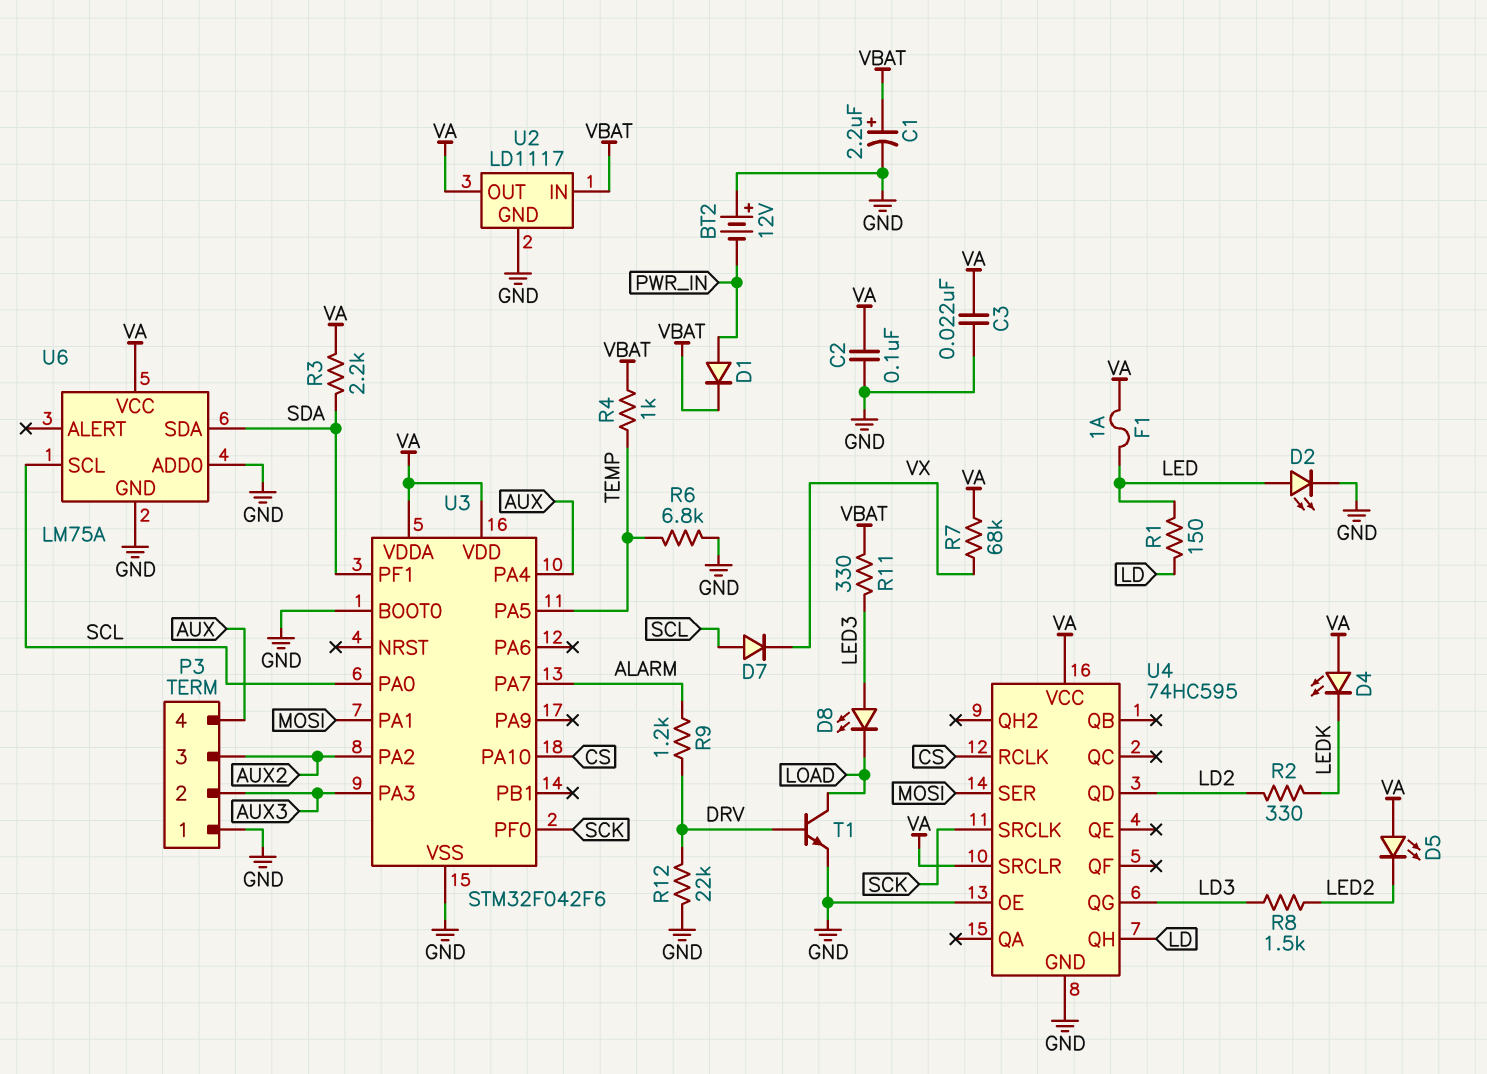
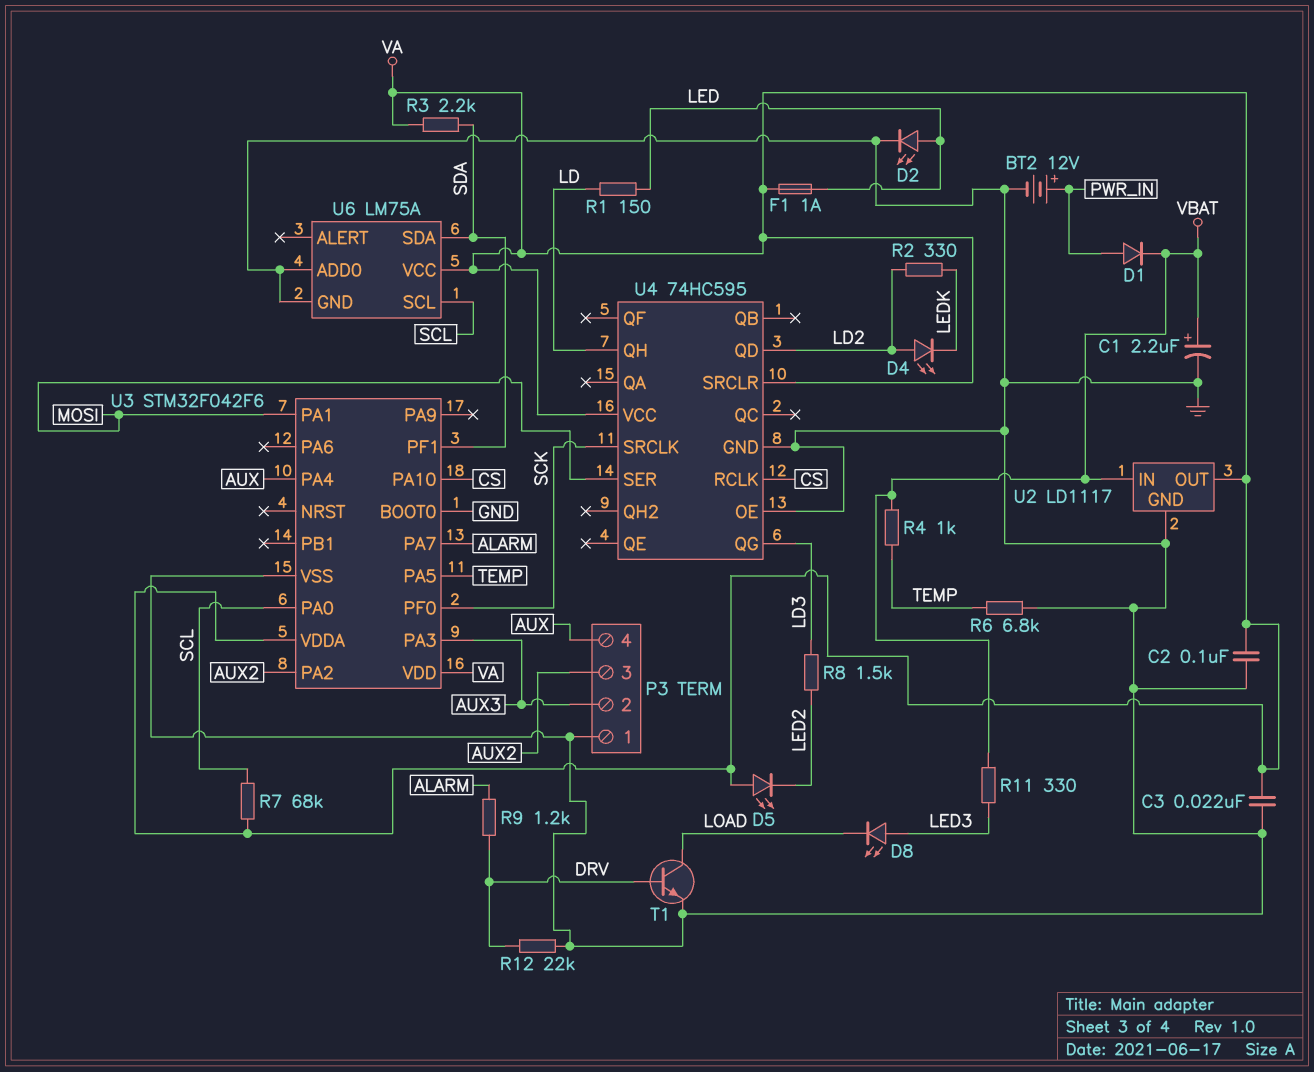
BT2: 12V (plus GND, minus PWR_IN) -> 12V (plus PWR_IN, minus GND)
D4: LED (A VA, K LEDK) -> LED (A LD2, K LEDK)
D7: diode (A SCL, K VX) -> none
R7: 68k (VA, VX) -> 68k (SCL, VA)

○ ○ ○ ○ ○

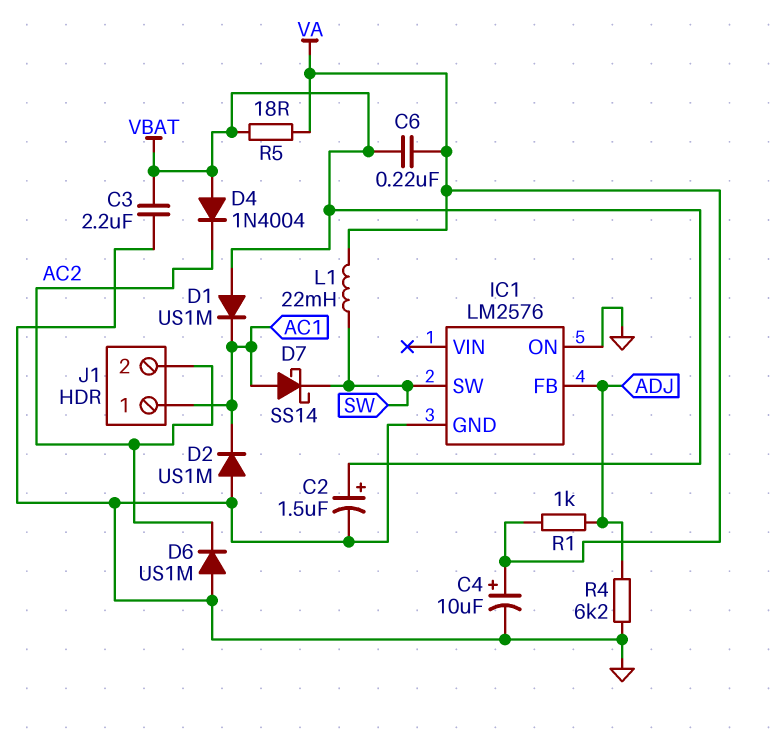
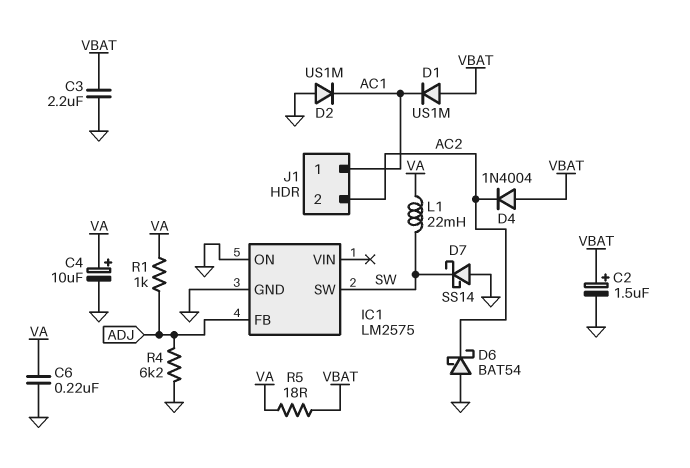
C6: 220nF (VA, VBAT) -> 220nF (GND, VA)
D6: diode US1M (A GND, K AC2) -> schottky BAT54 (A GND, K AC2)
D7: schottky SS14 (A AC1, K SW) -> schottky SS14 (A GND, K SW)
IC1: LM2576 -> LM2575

○ ○ ○ ○ ○

- **What to work on**
Could you restate, word for word, the lines above from the one with "BT2: 12V (plus" to the one with "R7: 68k (VA, VX) -> 68k (SCL, VA)", both included?

- **Answer area**
BT2: 12V (plus GND, minus PWR_IN) -> 12V (plus PWR_IN, minus GND)
D4: LED (A VA, K LEDK) -> LED (A LD2, K LEDK)
D7: diode (A SCL, K VX) -> none
R7: 68k (VA, VX) -> 68k (SCL, VA)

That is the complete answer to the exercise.